[Stored data]
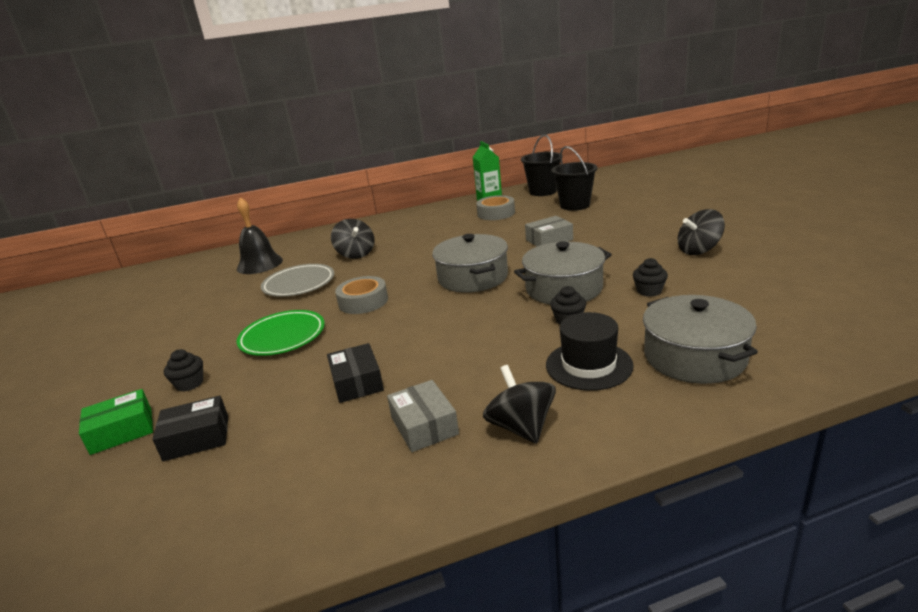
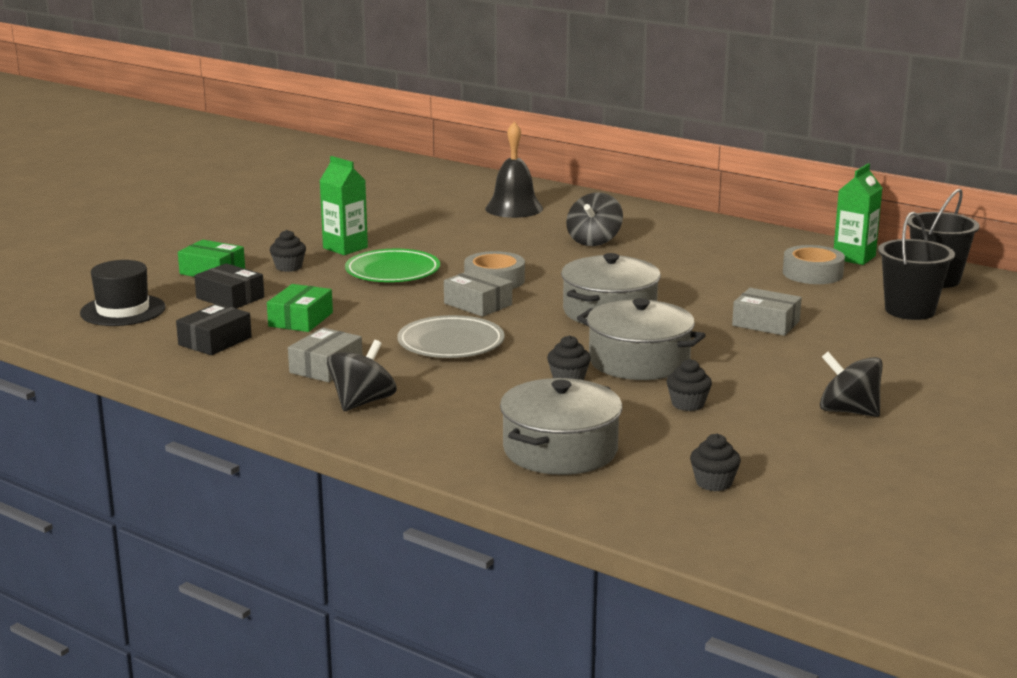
camera: 50 degrees right, 5 degrees down
grey plate [261,264,334,297] -> grey plate moved to [397,315,505,358]
black box [327,343,384,403] -> black box moved to [176,303,252,355]
black hat [546,312,634,391] -> black hat moved to [80,260,166,326]
none -> green box [267,284,333,332]
none -> green carton [320,156,368,255]
none -> grey box [444,269,512,317]
none -> black cupcake [690,434,741,491]

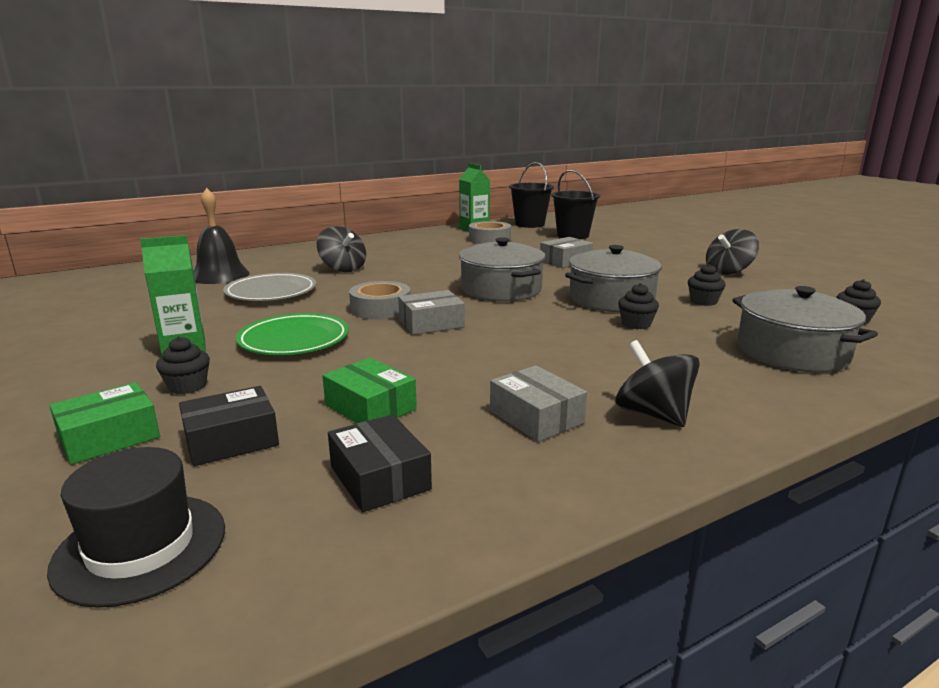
camera: 65 degrees left, 0 degrees up
grey plate [397,315,505,358] -> grey plate moved to [223,273,316,301]

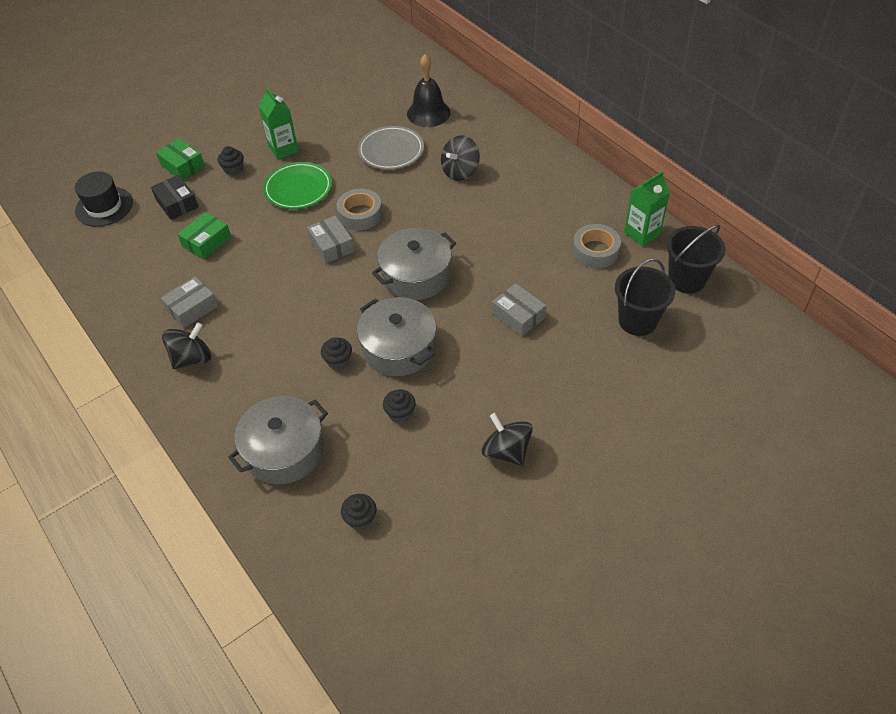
camera: 85 degrees right, 30 degrees up
black box [328,414,432,512] -> none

# [To do]
Before handing back the copy, remove the pictures; otherwise print the data exactly.

# [Reply to the task]
camera: 50 degrees right, 5 degrees down
grey plate [261,264,334,297] -> grey plate moved to [397,315,505,358]
black box [327,343,384,403] -> black box moved to [176,303,252,355]
black hat [546,312,634,391] -> black hat moved to [80,260,166,326]
none -> green box [267,284,333,332]
none -> green carton [320,156,368,255]
none -> grey box [444,269,512,317]
none -> black cupcake [690,434,741,491]

camera: 65 degrees left, 0 degrees up
grey plate [397,315,505,358] -> grey plate moved to [223,273,316,301]

camera: 85 degrees right, 30 degrees up
black box [328,414,432,512] -> none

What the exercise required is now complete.